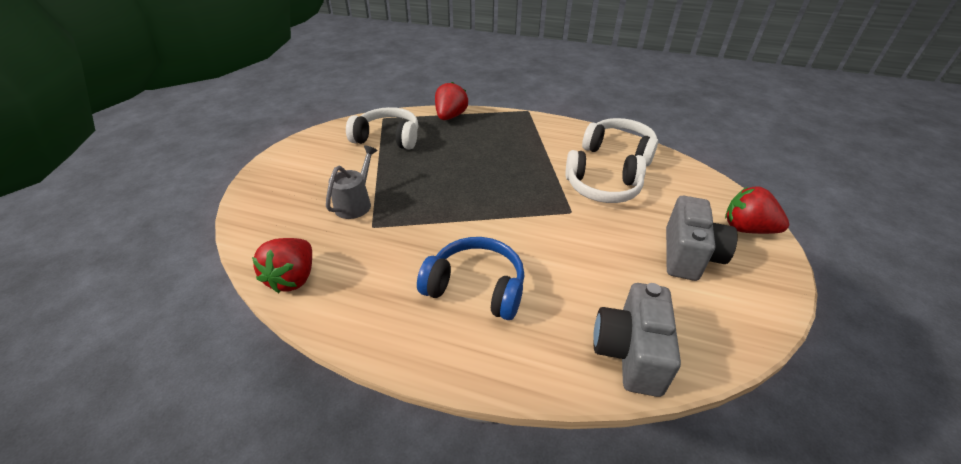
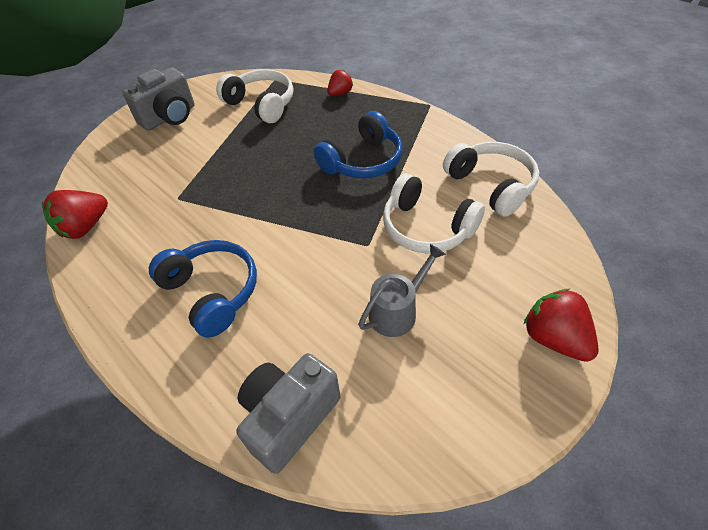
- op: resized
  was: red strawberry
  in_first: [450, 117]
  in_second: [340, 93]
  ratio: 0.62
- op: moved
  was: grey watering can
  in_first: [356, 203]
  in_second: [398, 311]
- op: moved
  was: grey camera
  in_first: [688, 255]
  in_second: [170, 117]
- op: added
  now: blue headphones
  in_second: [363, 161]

* * * * * * * * *

→ **EXERCISE OBJECTIVE**: Going from the line that contains "ratio: 0.62" to the last line of the records, reproduce every line as written.

→ **TASK SOLUTION**:
  ratio: 0.62
- op: moved
  was: grey watering can
  in_first: [356, 203]
  in_second: [398, 311]
- op: moved
  was: grey camera
  in_first: [688, 255]
  in_second: [170, 117]
- op: added
  now: blue headphones
  in_second: [363, 161]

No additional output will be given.